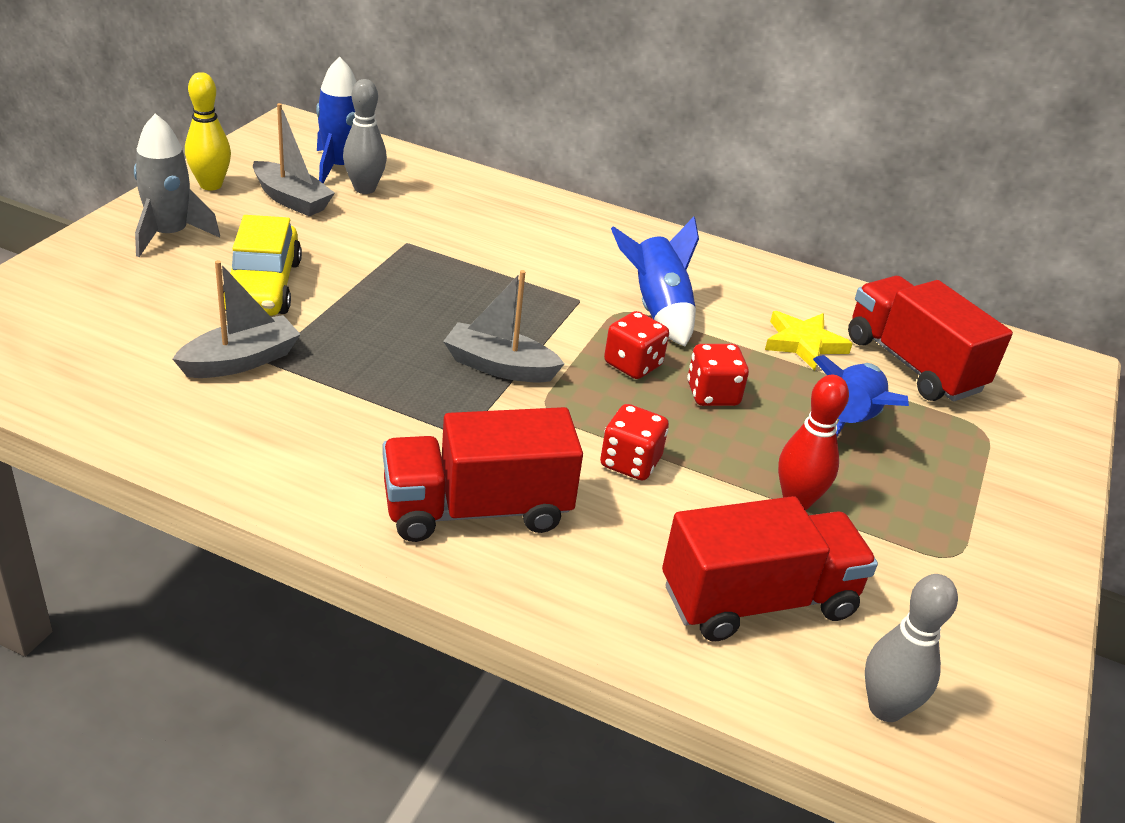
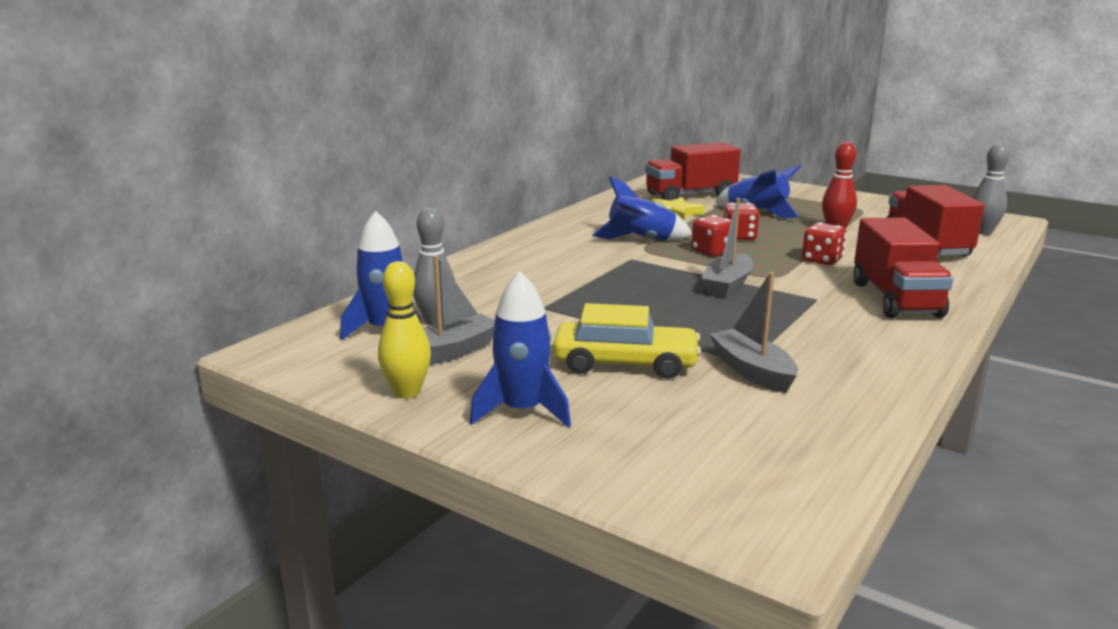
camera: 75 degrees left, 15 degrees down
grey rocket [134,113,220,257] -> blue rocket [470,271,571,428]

...

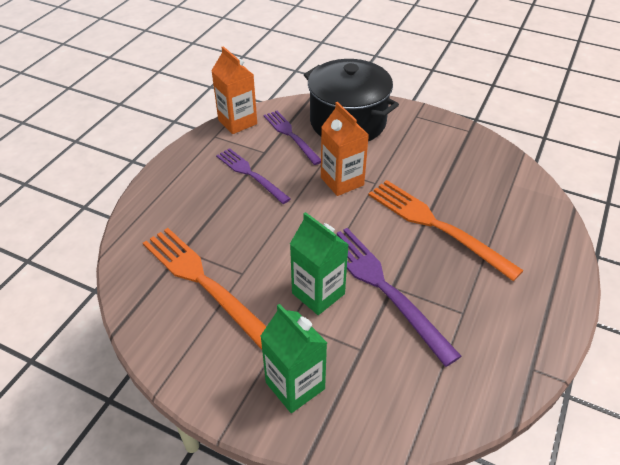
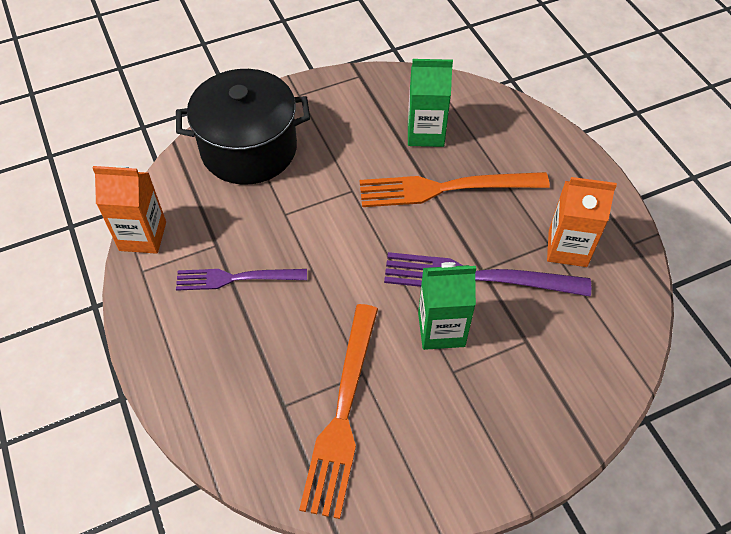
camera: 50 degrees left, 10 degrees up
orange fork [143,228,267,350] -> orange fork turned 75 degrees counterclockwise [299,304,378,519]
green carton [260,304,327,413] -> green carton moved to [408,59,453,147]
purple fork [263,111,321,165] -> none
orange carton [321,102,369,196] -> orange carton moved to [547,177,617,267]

---

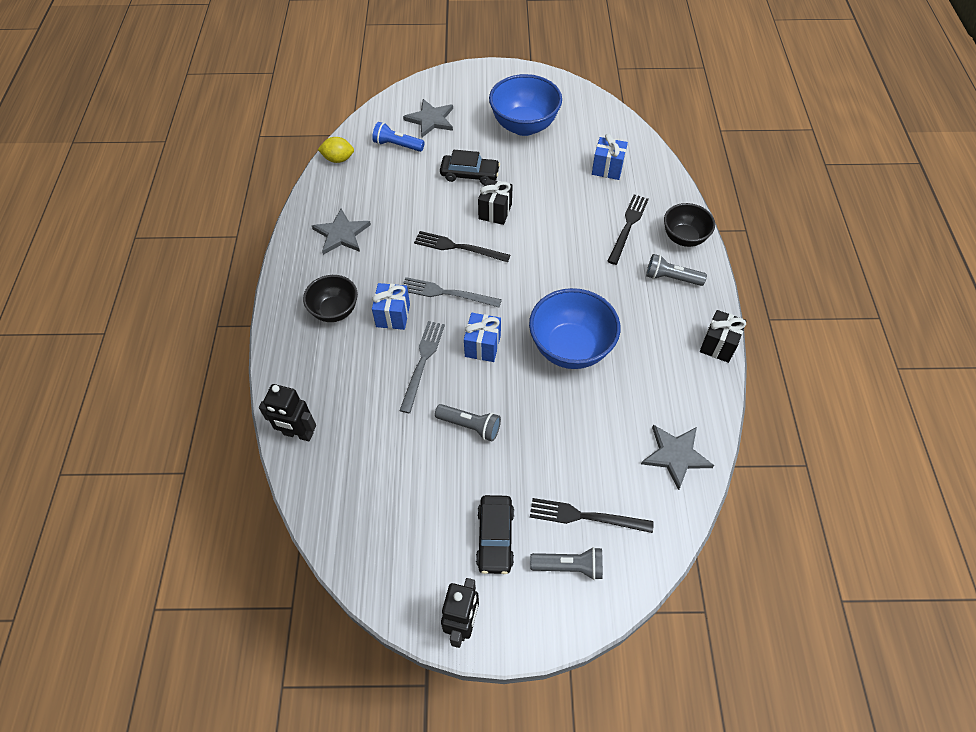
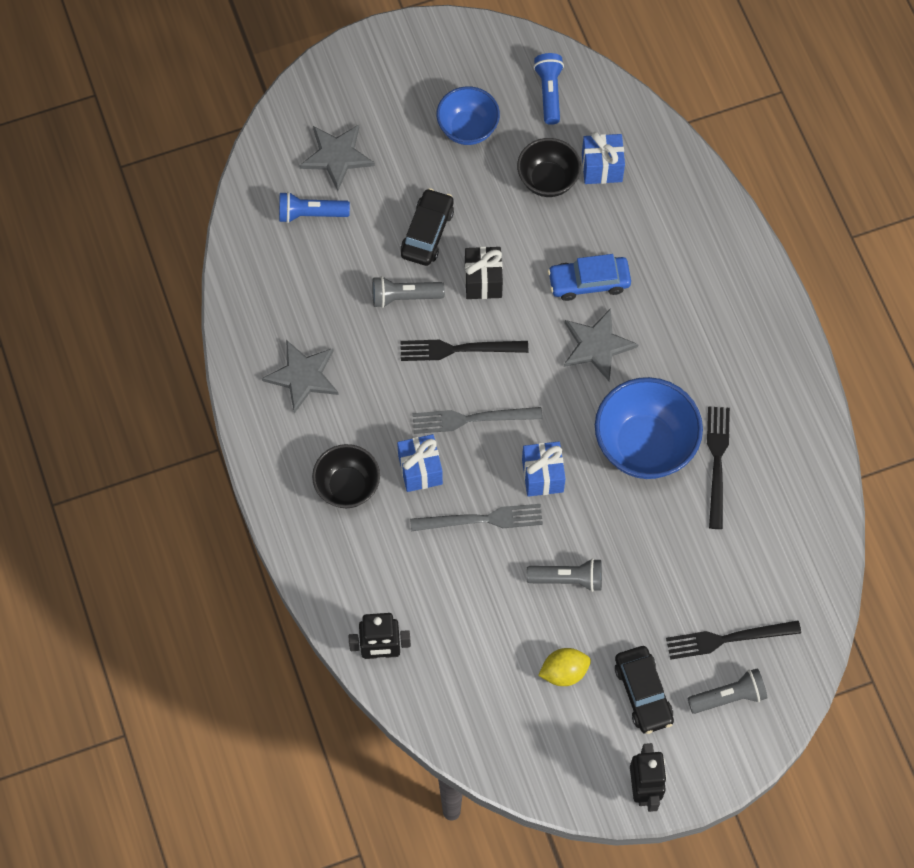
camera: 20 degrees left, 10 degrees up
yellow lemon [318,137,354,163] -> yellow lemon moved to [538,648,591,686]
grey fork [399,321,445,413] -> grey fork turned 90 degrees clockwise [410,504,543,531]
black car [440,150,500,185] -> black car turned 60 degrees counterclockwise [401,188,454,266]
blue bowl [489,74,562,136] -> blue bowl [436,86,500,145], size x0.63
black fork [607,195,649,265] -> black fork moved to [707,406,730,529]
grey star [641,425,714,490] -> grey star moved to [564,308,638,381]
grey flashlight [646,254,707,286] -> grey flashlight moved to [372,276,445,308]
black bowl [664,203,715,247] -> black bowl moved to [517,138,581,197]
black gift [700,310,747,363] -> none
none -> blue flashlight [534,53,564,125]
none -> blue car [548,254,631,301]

§ **Task prompt**: Lines above with the string "none" need to be found and copied.

§ **Written solution**:
purple fork [263,111,321,165] -> none
black gift [700,310,747,363] -> none
none -> blue flashlight [534,53,564,125]
none -> blue car [548,254,631,301]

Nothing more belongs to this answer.